PROVIDED DATA:
=== Begin Enclosure ===
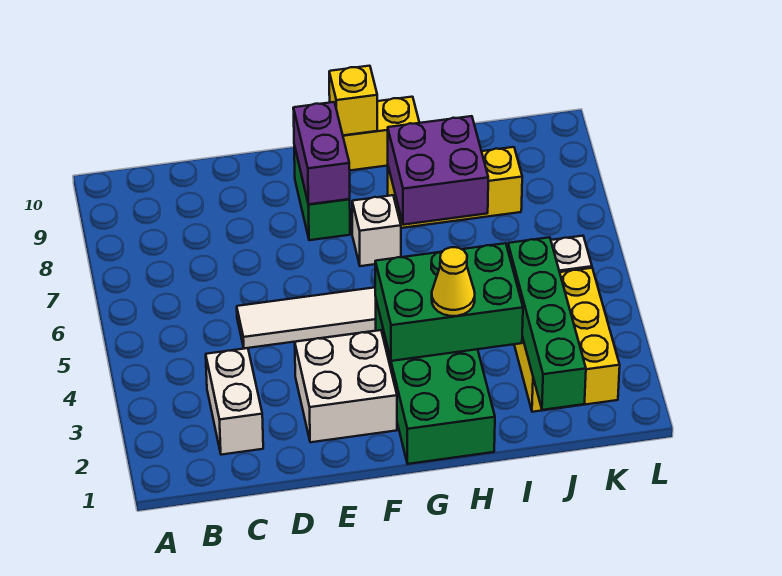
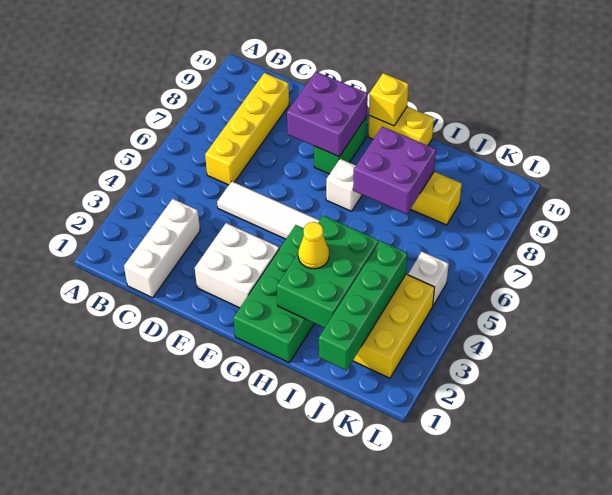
white brick C2:C3 level 1 -> white brick C1:C3 level 1
none -> yellow brick C6:C9 level 1
purple brick F8:F9 level 2 -> purple brick E8:F9 level 2
green brick G3:I4 level 2 -> green brick H2:I4 level 2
=== End Enclosure ===
WORK INSTRUCTIONS: Skip the images and set down the rest of the data unchanged.

RESULT OF THE TASK:
white brick C2:C3 level 1 -> white brick C1:C3 level 1
none -> yellow brick C6:C9 level 1
purple brick F8:F9 level 2 -> purple brick E8:F9 level 2
green brick G3:I4 level 2 -> green brick H2:I4 level 2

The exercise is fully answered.